**WHAT TO PRODUCE**. Go through the records underneath and write each one out again exactly.

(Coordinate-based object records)
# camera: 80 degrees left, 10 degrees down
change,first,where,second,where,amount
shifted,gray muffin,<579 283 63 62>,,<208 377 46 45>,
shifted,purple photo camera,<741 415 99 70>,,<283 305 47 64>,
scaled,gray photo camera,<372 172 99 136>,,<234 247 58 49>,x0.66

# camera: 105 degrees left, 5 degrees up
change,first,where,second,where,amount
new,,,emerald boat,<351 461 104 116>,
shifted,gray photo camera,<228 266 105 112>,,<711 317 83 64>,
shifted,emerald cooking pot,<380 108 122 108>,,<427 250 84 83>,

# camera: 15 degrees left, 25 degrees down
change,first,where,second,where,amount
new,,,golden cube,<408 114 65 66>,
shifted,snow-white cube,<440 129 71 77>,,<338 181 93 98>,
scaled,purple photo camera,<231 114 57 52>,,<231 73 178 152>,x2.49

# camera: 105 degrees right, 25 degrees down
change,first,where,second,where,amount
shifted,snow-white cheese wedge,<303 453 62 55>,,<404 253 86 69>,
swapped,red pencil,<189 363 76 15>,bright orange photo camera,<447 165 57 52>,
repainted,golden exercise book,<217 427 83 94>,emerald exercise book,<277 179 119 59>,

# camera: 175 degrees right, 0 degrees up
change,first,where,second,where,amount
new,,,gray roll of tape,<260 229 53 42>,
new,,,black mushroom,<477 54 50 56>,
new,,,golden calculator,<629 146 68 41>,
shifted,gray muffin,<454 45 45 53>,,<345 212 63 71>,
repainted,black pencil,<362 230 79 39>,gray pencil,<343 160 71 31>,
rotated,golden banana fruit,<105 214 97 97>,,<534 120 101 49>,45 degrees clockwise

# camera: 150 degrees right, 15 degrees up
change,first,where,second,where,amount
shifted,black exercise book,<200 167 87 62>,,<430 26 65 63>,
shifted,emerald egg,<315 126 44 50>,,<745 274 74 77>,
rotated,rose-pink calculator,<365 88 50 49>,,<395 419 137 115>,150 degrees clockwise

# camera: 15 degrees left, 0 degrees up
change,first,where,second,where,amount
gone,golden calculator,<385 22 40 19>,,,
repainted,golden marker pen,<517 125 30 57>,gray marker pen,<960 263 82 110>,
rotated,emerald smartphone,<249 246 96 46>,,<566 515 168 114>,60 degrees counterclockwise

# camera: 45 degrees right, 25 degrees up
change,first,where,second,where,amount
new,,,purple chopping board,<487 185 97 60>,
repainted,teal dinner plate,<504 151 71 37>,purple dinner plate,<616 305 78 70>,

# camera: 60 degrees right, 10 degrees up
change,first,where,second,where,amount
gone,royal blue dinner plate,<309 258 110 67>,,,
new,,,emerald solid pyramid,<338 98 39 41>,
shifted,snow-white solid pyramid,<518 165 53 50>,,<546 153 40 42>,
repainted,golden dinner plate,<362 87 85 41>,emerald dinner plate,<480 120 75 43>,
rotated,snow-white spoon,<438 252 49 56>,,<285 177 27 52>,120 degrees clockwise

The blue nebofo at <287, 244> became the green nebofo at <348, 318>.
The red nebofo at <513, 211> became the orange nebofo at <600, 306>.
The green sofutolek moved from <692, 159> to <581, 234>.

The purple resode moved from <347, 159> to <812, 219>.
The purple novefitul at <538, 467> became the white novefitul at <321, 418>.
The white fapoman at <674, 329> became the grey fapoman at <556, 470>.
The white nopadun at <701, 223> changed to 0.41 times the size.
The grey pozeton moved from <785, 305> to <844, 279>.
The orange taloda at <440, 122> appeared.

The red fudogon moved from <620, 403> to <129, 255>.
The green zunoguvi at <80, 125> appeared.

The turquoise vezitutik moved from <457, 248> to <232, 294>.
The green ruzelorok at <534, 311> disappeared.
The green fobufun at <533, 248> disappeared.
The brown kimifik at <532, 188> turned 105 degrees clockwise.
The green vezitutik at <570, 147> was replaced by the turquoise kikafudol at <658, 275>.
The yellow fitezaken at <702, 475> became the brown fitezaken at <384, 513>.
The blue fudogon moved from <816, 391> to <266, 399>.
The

**THE COMPLETED TASK**.
# camera: 80 degrees left, 10 degrees down
change,first,where,second,where,amount
shifted,gray muffin,<579 283 63 62>,,<208 377 46 45>,
shifted,purple photo camera,<741 415 99 70>,,<283 305 47 64>,
scaled,gray photo camera,<372 172 99 136>,,<234 247 58 49>,x0.66

# camera: 105 degrees left, 5 degrees up
change,first,where,second,where,amount
new,,,emerald boat,<351 461 104 116>,
shifted,gray photo camera,<228 266 105 112>,,<711 317 83 64>,
shifted,emerald cooking pot,<380 108 122 108>,,<427 250 84 83>,

# camera: 15 degrees left, 25 degrees down
change,first,where,second,where,amount
new,,,golden cube,<408 114 65 66>,
shifted,snow-white cube,<440 129 71 77>,,<338 181 93 98>,
scaled,purple photo camera,<231 114 57 52>,,<231 73 178 152>,x2.49

# camera: 105 degrees right, 25 degrees down
change,first,where,second,where,amount
shifted,snow-white cheese wedge,<303 453 62 55>,,<404 253 86 69>,
swapped,red pencil,<189 363 76 15>,bright orange photo camera,<447 165 57 52>,
repainted,golden exercise book,<217 427 83 94>,emerald exercise book,<277 179 119 59>,

# camera: 175 degrees right, 0 degrees up
change,first,where,second,where,amount
new,,,gray roll of tape,<260 229 53 42>,
new,,,black mushroom,<477 54 50 56>,
new,,,golden calculator,<629 146 68 41>,
shifted,gray muffin,<454 45 45 53>,,<345 212 63 71>,
repainted,black pencil,<362 230 79 39>,gray pencil,<343 160 71 31>,
rotated,golden banana fruit,<105 214 97 97>,,<534 120 101 49>,45 degrees clockwise

# camera: 150 degrees right, 15 degrees up
change,first,where,second,where,amount
shifted,black exercise book,<200 167 87 62>,,<430 26 65 63>,
shifted,emerald egg,<315 126 44 50>,,<745 274 74 77>,
rotated,rose-pink calculator,<365 88 50 49>,,<395 419 137 115>,150 degrees clockwise

# camera: 15 degrees left, 0 degrees up
change,first,where,second,where,amount
gone,golden calculator,<385 22 40 19>,,,
repainted,golden marker pen,<517 125 30 57>,gray marker pen,<960 263 82 110>,
rotated,emerald smartphone,<249 246 96 46>,,<566 515 168 114>,60 degrees counterclockwise

# camera: 45 degrees right, 25 degrees up
change,first,where,second,where,amount
new,,,purple chopping board,<487 185 97 60>,
repainted,teal dinner plate,<504 151 71 37>,purple dinner plate,<616 305 78 70>,

# camera: 60 degrees right, 10 degrees up
change,first,where,second,where,amount
gone,royal blue dinner plate,<309 258 110 67>,,,
new,,,emerald solid pyramid,<338 98 39 41>,
shifted,snow-white solid pyramid,<518 165 53 50>,,<546 153 40 42>,
repainted,golden dinner plate,<362 87 85 41>,emerald dinner plate,<480 120 75 43>,
rotated,snow-white spoon,<438 252 49 56>,,<285 177 27 52>,120 degrees clockwise

The blue nebofo at <287, 244> became the green nebofo at <348, 318>.
The red nebofo at <513, 211> became the orange nebofo at <600, 306>.
The green sofutolek moved from <692, 159> to <581, 234>.

The purple resode moved from <347, 159> to <812, 219>.
The purple novefitul at <538, 467> became the white novefitul at <321, 418>.
The white fapoman at <674, 329> became the grey fapoman at <556, 470>.
The white nopadun at <701, 223> changed to 0.41 times the size.
The grey pozeton moved from <785, 305> to <844, 279>.
The orange taloda at <440, 122> appeared.

The red fudogon moved from <620, 403> to <129, 255>.
The green zunoguvi at <80, 125> appeared.

The turquoise vezitutik moved from <457, 248> to <232, 294>.
The green ruzelorok at <534, 311> disappeared.
The green fobufun at <533, 248> disappeared.
The brown kimifik at <532, 188> turned 105 degrees clockwise.
The green vezitutik at <570, 147> was replaced by the turquoise kikafudol at <658, 275>.
The yellow fitezaken at <702, 475> became the brown fitezaken at <384, 513>.
The blue fudogon moved from <816, 391> to <266, 399>.
The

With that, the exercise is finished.